_TASK INPUTS_.
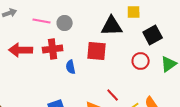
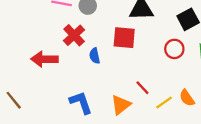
red cross: (53, 49) -> (74, 35), turned -36
red arrow: (21, 50) -> (44, 59), moved

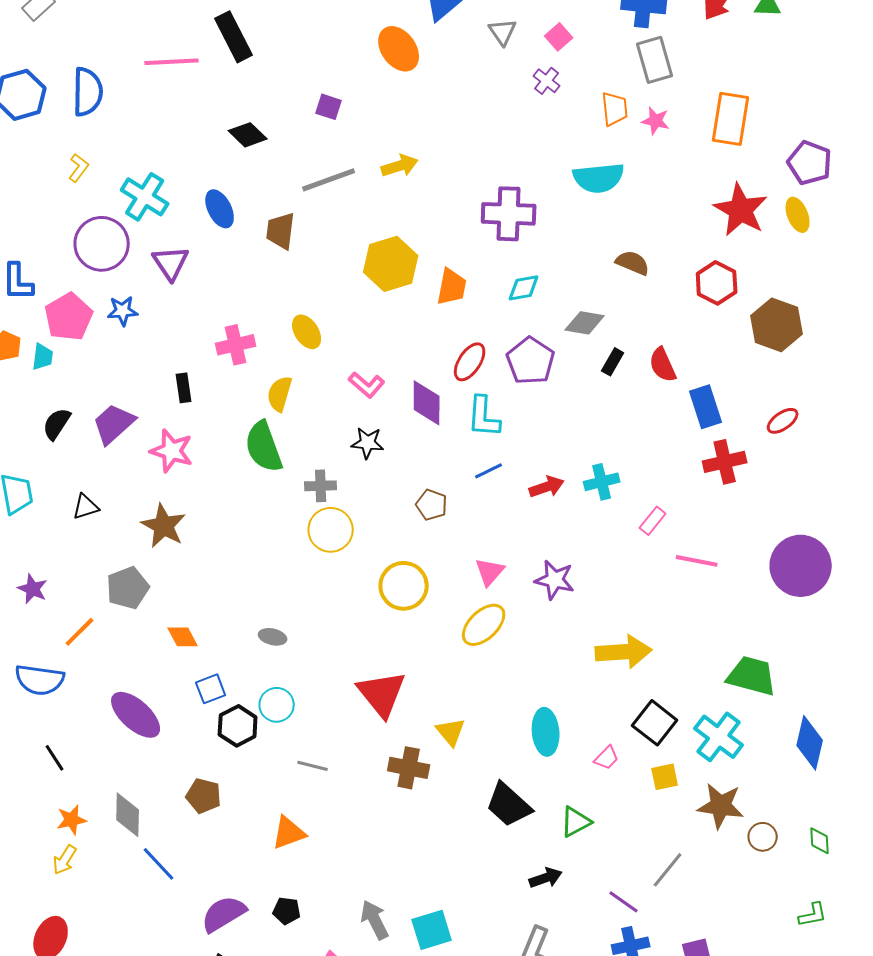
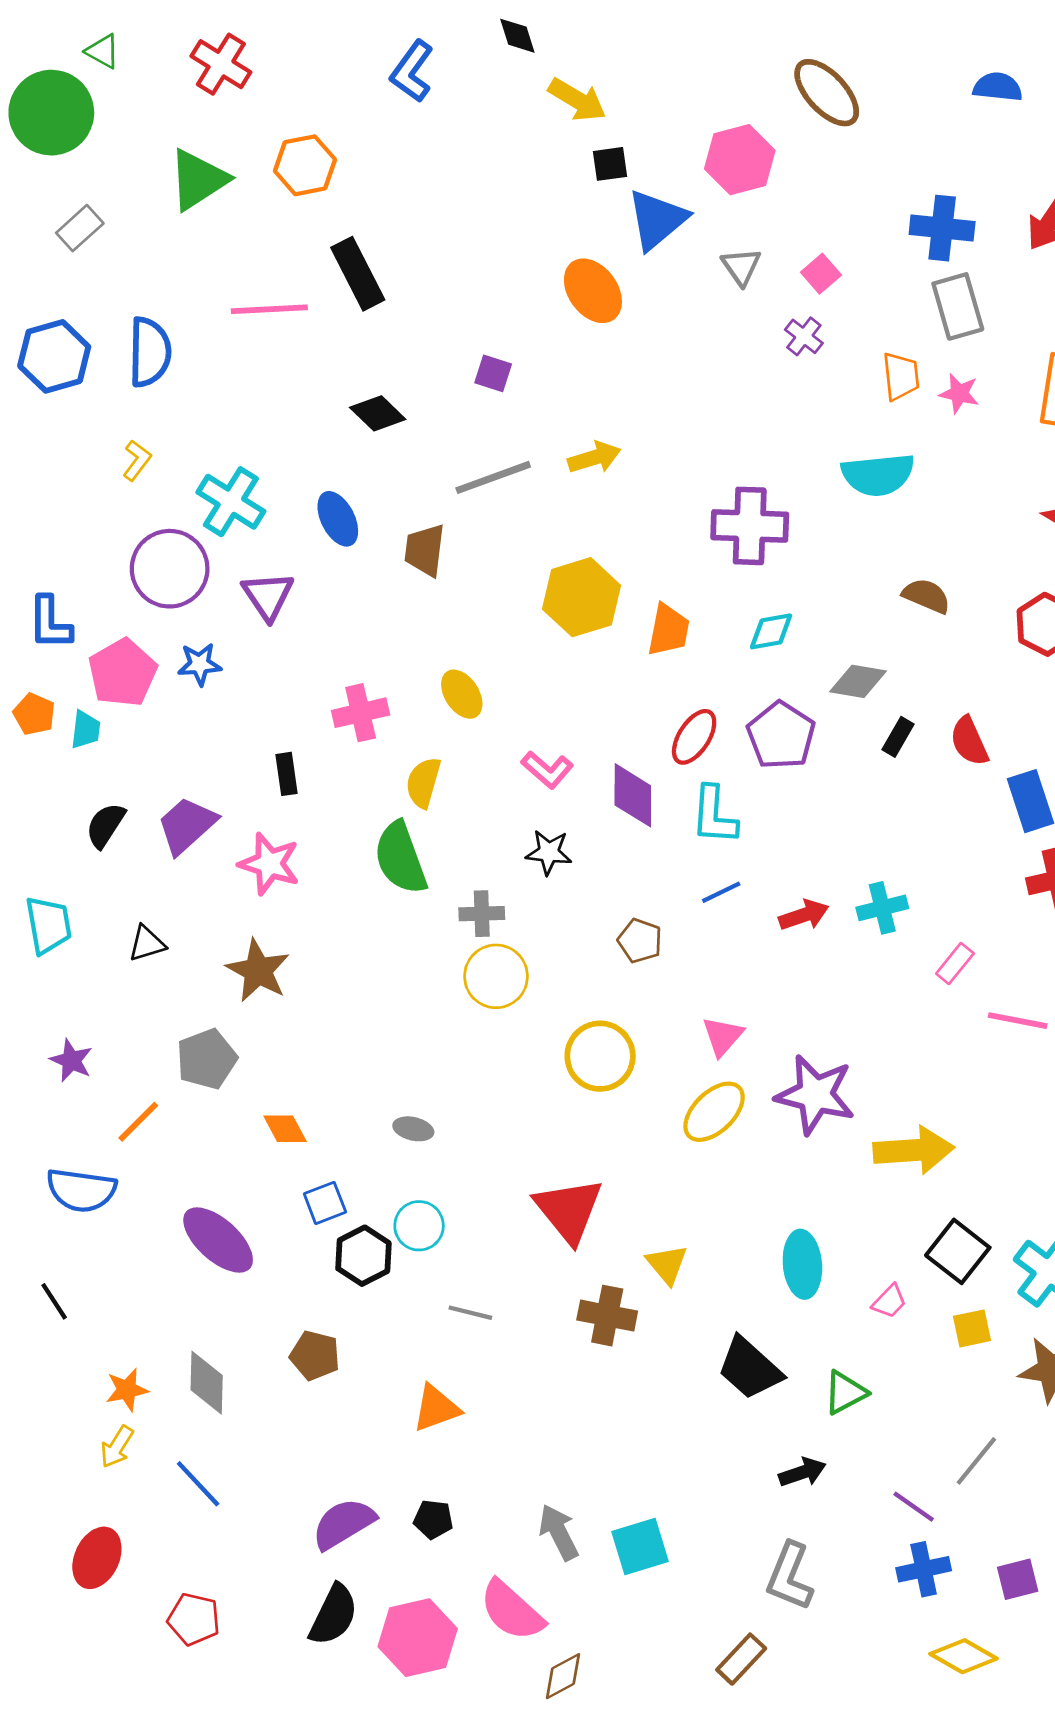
purple star: (555, 580) -> (815, 1095), moved, size x1.4
black line: (55, 758) -> (54, 1301), moved
blue line: (159, 864) -> (198, 1484), moved

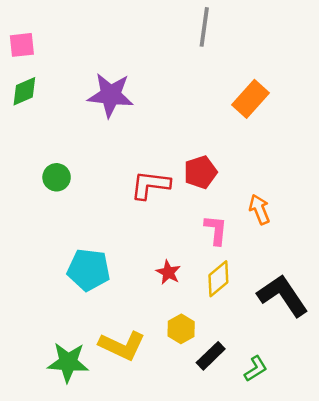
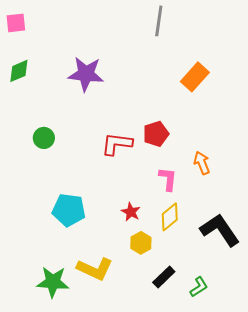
pink square: (22, 45) -> (16, 23), moved
yellow hexagon: (181, 329) -> (141, 243), moved

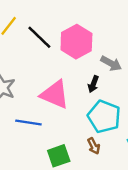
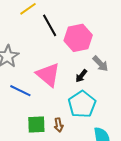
brown arrow: (94, 146) -> (59, 125), moved

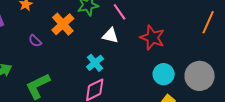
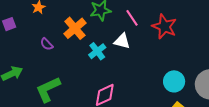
red star: (152, 38) -> (164, 27), moved
cyan cross: (95, 63) -> (97, 51), moved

_PROBLEM TO SOLVE_. The lines to be transcribed are those from the first line of the data above through the line holding "pink square: (22, 45) -> (16, 23), moved", inclusive; copy them exactly and only, leaving out the pictures.

_SOLUTION TO THE PROBLEM_.
red cross: (53, 49) -> (74, 35), turned -36
red arrow: (21, 50) -> (44, 59), moved

purple star: (555, 580) -> (815, 1095), moved, size x1.4
black line: (55, 758) -> (54, 1301), moved
blue line: (159, 864) -> (198, 1484), moved

pink square: (22, 45) -> (16, 23), moved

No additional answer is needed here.